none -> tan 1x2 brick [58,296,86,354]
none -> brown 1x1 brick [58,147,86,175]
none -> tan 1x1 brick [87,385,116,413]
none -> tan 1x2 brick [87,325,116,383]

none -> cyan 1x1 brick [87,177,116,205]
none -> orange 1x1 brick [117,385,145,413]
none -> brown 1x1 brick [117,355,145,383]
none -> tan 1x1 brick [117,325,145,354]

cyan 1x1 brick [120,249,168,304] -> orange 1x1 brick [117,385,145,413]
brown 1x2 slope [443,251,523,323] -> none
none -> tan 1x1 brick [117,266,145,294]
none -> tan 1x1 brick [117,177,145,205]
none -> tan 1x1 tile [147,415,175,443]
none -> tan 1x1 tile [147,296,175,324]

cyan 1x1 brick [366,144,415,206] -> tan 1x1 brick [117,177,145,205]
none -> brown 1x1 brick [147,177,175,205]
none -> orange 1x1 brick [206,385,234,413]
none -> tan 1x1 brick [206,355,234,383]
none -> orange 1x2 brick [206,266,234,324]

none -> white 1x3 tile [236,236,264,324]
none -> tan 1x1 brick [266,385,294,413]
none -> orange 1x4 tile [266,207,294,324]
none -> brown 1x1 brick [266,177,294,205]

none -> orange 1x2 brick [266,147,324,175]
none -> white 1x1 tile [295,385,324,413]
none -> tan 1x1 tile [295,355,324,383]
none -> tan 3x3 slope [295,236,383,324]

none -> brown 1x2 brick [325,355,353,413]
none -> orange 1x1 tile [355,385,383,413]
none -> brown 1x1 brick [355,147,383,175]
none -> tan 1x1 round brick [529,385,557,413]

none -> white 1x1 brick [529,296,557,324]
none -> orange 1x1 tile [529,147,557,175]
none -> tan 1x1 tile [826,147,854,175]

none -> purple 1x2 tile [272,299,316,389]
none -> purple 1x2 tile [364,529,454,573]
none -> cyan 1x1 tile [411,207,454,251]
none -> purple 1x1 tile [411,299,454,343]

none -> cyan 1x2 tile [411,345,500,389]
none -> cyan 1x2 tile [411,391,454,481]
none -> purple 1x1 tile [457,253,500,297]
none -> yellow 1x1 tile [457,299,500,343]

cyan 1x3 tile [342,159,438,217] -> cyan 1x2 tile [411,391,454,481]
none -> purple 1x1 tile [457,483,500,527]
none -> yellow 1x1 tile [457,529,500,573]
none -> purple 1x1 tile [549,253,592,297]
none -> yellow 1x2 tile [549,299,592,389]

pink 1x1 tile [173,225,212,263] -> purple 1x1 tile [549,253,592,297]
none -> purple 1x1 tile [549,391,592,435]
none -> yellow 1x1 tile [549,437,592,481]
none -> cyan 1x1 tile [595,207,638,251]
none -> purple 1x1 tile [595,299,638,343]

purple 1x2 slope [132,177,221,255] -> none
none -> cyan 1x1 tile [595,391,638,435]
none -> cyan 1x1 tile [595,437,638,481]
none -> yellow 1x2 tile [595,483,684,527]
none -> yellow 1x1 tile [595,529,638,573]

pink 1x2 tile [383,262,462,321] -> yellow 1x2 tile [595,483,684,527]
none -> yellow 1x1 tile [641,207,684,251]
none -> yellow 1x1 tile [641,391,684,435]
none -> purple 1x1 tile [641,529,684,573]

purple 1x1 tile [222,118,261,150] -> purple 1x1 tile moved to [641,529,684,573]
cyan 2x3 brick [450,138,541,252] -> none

**TASK DESCRIPTION**
Retype every entry above, word for word.

**WRITTEN REPLY**
none -> tan 1x2 brick [58,296,86,354]
none -> brown 1x1 brick [58,147,86,175]
none -> tan 1x1 brick [87,385,116,413]
none -> tan 1x2 brick [87,325,116,383]

none -> cyan 1x1 brick [87,177,116,205]
none -> orange 1x1 brick [117,385,145,413]
none -> brown 1x1 brick [117,355,145,383]
none -> tan 1x1 brick [117,325,145,354]

cyan 1x1 brick [120,249,168,304] -> orange 1x1 brick [117,385,145,413]
brown 1x2 slope [443,251,523,323] -> none
none -> tan 1x1 brick [117,266,145,294]
none -> tan 1x1 brick [117,177,145,205]
none -> tan 1x1 tile [147,415,175,443]
none -> tan 1x1 tile [147,296,175,324]

cyan 1x1 brick [366,144,415,206] -> tan 1x1 brick [117,177,145,205]
none -> brown 1x1 brick [147,177,175,205]
none -> orange 1x1 brick [206,385,234,413]
none -> tan 1x1 brick [206,355,234,383]
none -> orange 1x2 brick [206,266,234,324]

none -> white 1x3 tile [236,236,264,324]
none -> tan 1x1 brick [266,385,294,413]
none -> orange 1x4 tile [266,207,294,324]
none -> brown 1x1 brick [266,177,294,205]

none -> orange 1x2 brick [266,147,324,175]
none -> white 1x1 tile [295,385,324,413]
none -> tan 1x1 tile [295,355,324,383]
none -> tan 3x3 slope [295,236,383,324]

none -> brown 1x2 brick [325,355,353,413]
none -> orange 1x1 tile [355,385,383,413]
none -> brown 1x1 brick [355,147,383,175]
none -> tan 1x1 round brick [529,385,557,413]

none -> white 1x1 brick [529,296,557,324]
none -> orange 1x1 tile [529,147,557,175]
none -> tan 1x1 tile [826,147,854,175]

none -> purple 1x2 tile [272,299,316,389]
none -> purple 1x2 tile [364,529,454,573]
none -> cyan 1x1 tile [411,207,454,251]
none -> purple 1x1 tile [411,299,454,343]

none -> cyan 1x2 tile [411,345,500,389]
none -> cyan 1x2 tile [411,391,454,481]
none -> purple 1x1 tile [457,253,500,297]
none -> yellow 1x1 tile [457,299,500,343]

cyan 1x3 tile [342,159,438,217] -> cyan 1x2 tile [411,391,454,481]
none -> purple 1x1 tile [457,483,500,527]
none -> yellow 1x1 tile [457,529,500,573]
none -> purple 1x1 tile [549,253,592,297]
none -> yellow 1x2 tile [549,299,592,389]

pink 1x1 tile [173,225,212,263] -> purple 1x1 tile [549,253,592,297]
none -> purple 1x1 tile [549,391,592,435]
none -> yellow 1x1 tile [549,437,592,481]
none -> cyan 1x1 tile [595,207,638,251]
none -> purple 1x1 tile [595,299,638,343]

purple 1x2 slope [132,177,221,255] -> none
none -> cyan 1x1 tile [595,391,638,435]
none -> cyan 1x1 tile [595,437,638,481]
none -> yellow 1x2 tile [595,483,684,527]
none -> yellow 1x1 tile [595,529,638,573]

pink 1x2 tile [383,262,462,321] -> yellow 1x2 tile [595,483,684,527]
none -> yellow 1x1 tile [641,207,684,251]
none -> yellow 1x1 tile [641,391,684,435]
none -> purple 1x1 tile [641,529,684,573]

purple 1x1 tile [222,118,261,150] -> purple 1x1 tile moved to [641,529,684,573]
cyan 2x3 brick [450,138,541,252] -> none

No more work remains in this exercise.